[Geospatial object listing tasks]
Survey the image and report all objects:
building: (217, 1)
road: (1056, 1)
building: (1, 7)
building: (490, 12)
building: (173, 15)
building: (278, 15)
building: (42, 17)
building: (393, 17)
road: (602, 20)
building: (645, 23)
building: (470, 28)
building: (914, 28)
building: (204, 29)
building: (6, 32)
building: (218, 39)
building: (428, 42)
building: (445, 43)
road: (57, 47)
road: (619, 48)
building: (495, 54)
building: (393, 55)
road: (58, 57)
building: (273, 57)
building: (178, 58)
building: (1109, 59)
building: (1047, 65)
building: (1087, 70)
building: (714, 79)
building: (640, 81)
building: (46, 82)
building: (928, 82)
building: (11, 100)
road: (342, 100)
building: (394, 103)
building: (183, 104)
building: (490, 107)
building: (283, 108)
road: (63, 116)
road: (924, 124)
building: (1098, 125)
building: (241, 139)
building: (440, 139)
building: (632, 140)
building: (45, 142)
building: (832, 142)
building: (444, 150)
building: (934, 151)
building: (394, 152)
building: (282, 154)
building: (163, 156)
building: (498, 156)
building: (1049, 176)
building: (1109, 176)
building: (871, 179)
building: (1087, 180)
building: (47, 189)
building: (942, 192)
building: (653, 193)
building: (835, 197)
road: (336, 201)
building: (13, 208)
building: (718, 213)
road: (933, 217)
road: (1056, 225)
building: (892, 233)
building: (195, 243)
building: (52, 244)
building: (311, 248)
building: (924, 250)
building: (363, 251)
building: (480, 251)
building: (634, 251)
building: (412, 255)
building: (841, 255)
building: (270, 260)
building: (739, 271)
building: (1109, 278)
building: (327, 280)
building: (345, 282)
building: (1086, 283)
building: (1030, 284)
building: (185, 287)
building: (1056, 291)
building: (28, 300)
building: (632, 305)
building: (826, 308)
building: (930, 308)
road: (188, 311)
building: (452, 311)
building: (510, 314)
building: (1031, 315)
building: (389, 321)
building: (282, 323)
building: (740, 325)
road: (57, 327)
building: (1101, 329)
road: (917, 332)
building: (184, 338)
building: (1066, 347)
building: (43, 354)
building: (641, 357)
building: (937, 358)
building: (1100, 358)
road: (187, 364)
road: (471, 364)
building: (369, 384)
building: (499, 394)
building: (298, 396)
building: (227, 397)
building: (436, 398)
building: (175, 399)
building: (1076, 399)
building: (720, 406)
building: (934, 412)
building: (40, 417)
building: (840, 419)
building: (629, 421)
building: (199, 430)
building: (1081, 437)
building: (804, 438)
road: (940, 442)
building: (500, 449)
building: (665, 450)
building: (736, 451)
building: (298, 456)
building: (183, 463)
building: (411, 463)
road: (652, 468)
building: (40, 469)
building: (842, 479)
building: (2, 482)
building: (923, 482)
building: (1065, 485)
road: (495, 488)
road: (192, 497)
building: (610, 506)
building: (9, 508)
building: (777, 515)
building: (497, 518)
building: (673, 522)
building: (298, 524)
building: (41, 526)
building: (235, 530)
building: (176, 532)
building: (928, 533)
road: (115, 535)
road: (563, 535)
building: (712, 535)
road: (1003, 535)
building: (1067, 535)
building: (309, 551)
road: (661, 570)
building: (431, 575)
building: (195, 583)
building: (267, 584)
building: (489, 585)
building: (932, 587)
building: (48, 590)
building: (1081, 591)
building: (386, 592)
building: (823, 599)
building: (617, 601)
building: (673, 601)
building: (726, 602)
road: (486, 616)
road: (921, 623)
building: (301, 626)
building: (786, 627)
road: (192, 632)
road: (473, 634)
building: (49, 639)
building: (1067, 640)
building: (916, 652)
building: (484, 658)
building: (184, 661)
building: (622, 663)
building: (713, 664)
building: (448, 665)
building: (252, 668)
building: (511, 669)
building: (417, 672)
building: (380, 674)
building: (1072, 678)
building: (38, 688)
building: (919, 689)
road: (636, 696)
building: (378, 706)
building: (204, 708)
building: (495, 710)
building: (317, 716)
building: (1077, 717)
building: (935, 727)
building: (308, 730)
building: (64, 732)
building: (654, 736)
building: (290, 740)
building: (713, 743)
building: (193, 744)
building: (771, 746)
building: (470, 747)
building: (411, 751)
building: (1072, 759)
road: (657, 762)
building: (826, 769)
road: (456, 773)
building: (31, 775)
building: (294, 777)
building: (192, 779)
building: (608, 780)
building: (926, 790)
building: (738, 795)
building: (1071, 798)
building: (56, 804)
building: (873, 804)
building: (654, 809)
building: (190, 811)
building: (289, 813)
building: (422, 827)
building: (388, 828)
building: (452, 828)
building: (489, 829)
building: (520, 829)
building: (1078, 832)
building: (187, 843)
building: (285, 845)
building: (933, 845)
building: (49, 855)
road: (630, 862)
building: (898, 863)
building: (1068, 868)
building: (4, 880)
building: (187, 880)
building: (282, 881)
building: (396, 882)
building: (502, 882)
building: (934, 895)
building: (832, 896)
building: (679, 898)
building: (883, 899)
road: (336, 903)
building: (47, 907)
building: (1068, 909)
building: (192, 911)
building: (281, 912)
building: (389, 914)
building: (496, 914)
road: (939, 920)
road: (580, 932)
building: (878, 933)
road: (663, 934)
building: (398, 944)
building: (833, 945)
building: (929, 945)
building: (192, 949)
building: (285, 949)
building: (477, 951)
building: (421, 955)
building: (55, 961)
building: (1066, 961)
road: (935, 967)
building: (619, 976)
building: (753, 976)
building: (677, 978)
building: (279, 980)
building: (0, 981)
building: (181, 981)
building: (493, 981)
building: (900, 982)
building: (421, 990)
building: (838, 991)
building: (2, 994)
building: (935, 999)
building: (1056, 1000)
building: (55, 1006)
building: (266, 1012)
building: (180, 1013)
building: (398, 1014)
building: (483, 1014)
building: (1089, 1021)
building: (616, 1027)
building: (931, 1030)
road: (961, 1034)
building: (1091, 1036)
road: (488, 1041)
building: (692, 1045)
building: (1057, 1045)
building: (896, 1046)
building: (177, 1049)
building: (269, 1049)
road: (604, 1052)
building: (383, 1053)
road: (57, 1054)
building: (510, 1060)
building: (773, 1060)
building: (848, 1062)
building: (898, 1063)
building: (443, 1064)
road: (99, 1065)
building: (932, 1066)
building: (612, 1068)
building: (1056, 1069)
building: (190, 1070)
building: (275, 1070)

_EXERCISE_: Please output the complete data exactly.

_TASK RESPONSE_:
Survey the image and report all objects:
building: (217, 1)
road: (1056, 1)
building: (1, 7)
building: (490, 12)
building: (173, 15)
building: (278, 15)
building: (42, 17)
building: (393, 17)
road: (602, 20)
building: (645, 23)
building: (470, 28)
building: (914, 28)
building: (204, 29)
building: (6, 32)
building: (218, 39)
building: (428, 42)
building: (445, 43)
road: (57, 47)
road: (619, 48)
building: (495, 54)
building: (393, 55)
road: (58, 57)
building: (273, 57)
building: (178, 58)
building: (1109, 59)
building: (1047, 65)
building: (1087, 70)
building: (714, 79)
building: (640, 81)
building: (46, 82)
building: (928, 82)
building: (11, 100)
road: (342, 100)
building: (394, 103)
building: (183, 104)
building: (490, 107)
building: (283, 108)
road: (63, 116)
road: (924, 124)
building: (1098, 125)
building: (241, 139)
building: (440, 139)
building: (632, 140)
building: (45, 142)
building: (832, 142)
building: (444, 150)
building: (934, 151)
building: (394, 152)
building: (282, 154)
building: (163, 156)
building: (498, 156)
building: (1049, 176)
building: (1109, 176)
building: (871, 179)
building: (1087, 180)
building: (47, 189)
building: (942, 192)
building: (653, 193)
building: (835, 197)
road: (336, 201)
building: (13, 208)
building: (718, 213)
road: (933, 217)
road: (1056, 225)
building: (892, 233)
building: (195, 243)
building: (52, 244)
building: (311, 248)
building: (924, 250)
building: (363, 251)
building: (480, 251)
building: (634, 251)
building: (412, 255)
building: (841, 255)
building: (270, 260)
building: (739, 271)
building: (1109, 278)
building: (327, 280)
building: (345, 282)
building: (1086, 283)
building: (1030, 284)
building: (185, 287)
building: (1056, 291)
building: (28, 300)
building: (632, 305)
building: (826, 308)
building: (930, 308)
road: (188, 311)
building: (452, 311)
building: (510, 314)
building: (1031, 315)
building: (389, 321)
building: (282, 323)
building: (740, 325)
road: (57, 327)
building: (1101, 329)
road: (917, 332)
building: (184, 338)
building: (1066, 347)
building: (43, 354)
building: (641, 357)
building: (937, 358)
building: (1100, 358)
road: (187, 364)
road: (471, 364)
building: (369, 384)
building: (499, 394)
building: (298, 396)
building: (227, 397)
building: (436, 398)
building: (175, 399)
building: (1076, 399)
building: (720, 406)
building: (934, 412)
building: (40, 417)
building: (840, 419)
building: (629, 421)
building: (199, 430)
building: (1081, 437)
building: (804, 438)
road: (940, 442)
building: (500, 449)
building: (665, 450)
building: (736, 451)
building: (298, 456)
building: (183, 463)
building: (411, 463)
road: (652, 468)
building: (40, 469)
building: (842, 479)
building: (2, 482)
building: (923, 482)
building: (1065, 485)
road: (495, 488)
road: (192, 497)
building: (610, 506)
building: (9, 508)
building: (777, 515)
building: (497, 518)
building: (673, 522)
building: (298, 524)
building: (41, 526)
building: (235, 530)
building: (176, 532)
building: (928, 533)
road: (115, 535)
road: (563, 535)
building: (712, 535)
road: (1003, 535)
building: (1067, 535)
building: (309, 551)
road: (661, 570)
building: (431, 575)
building: (195, 583)
building: (267, 584)
building: (489, 585)
building: (932, 587)
building: (48, 590)
building: (1081, 591)
building: (386, 592)
building: (823, 599)
building: (617, 601)
building: (673, 601)
building: (726, 602)
road: (486, 616)
road: (921, 623)
building: (301, 626)
building: (786, 627)
road: (192, 632)
road: (473, 634)
building: (49, 639)
building: (1067, 640)
building: (916, 652)
building: (484, 658)
building: (184, 661)
building: (622, 663)
building: (713, 664)
building: (448, 665)
building: (252, 668)
building: (511, 669)
building: (417, 672)
building: (380, 674)
building: (1072, 678)
building: (38, 688)
building: (919, 689)
road: (636, 696)
building: (378, 706)
building: (204, 708)
building: (495, 710)
building: (317, 716)
building: (1077, 717)
building: (935, 727)
building: (308, 730)
building: (64, 732)
building: (654, 736)
building: (290, 740)
building: (713, 743)
building: (193, 744)
building: (771, 746)
building: (470, 747)
building: (411, 751)
building: (1072, 759)
road: (657, 762)
building: (826, 769)
road: (456, 773)
building: (31, 775)
building: (294, 777)
building: (192, 779)
building: (608, 780)
building: (926, 790)
building: (738, 795)
building: (1071, 798)
building: (56, 804)
building: (873, 804)
building: (654, 809)
building: (190, 811)
building: (289, 813)
building: (422, 827)
building: (388, 828)
building: (452, 828)
building: (489, 829)
building: (520, 829)
building: (1078, 832)
building: (187, 843)
building: (285, 845)
building: (933, 845)
building: (49, 855)
road: (630, 862)
building: (898, 863)
building: (1068, 868)
building: (4, 880)
building: (187, 880)
building: (282, 881)
building: (396, 882)
building: (502, 882)
building: (934, 895)
building: (832, 896)
building: (679, 898)
building: (883, 899)
road: (336, 903)
building: (47, 907)
building: (1068, 909)
building: (192, 911)
building: (281, 912)
building: (389, 914)
building: (496, 914)
road: (939, 920)
road: (580, 932)
building: (878, 933)
road: (663, 934)
building: (398, 944)
building: (833, 945)
building: (929, 945)
building: (192, 949)
building: (285, 949)
building: (477, 951)
building: (421, 955)
building: (55, 961)
building: (1066, 961)
road: (935, 967)
building: (619, 976)
building: (753, 976)
building: (677, 978)
building: (279, 980)
building: (0, 981)
building: (181, 981)
building: (493, 981)
building: (900, 982)
building: (421, 990)
building: (838, 991)
building: (2, 994)
building: (935, 999)
building: (1056, 1000)
building: (55, 1006)
building: (266, 1012)
building: (180, 1013)
building: (398, 1014)
building: (483, 1014)
building: (1089, 1021)
building: (616, 1027)
building: (931, 1030)
road: (961, 1034)
building: (1091, 1036)
road: (488, 1041)
building: (692, 1045)
building: (1057, 1045)
building: (896, 1046)
building: (177, 1049)
building: (269, 1049)
road: (604, 1052)
building: (383, 1053)
road: (57, 1054)
building: (510, 1060)
building: (773, 1060)
building: (848, 1062)
building: (898, 1063)
building: (443, 1064)
road: (99, 1065)
building: (932, 1066)
building: (612, 1068)
building: (1056, 1069)
building: (190, 1070)
building: (275, 1070)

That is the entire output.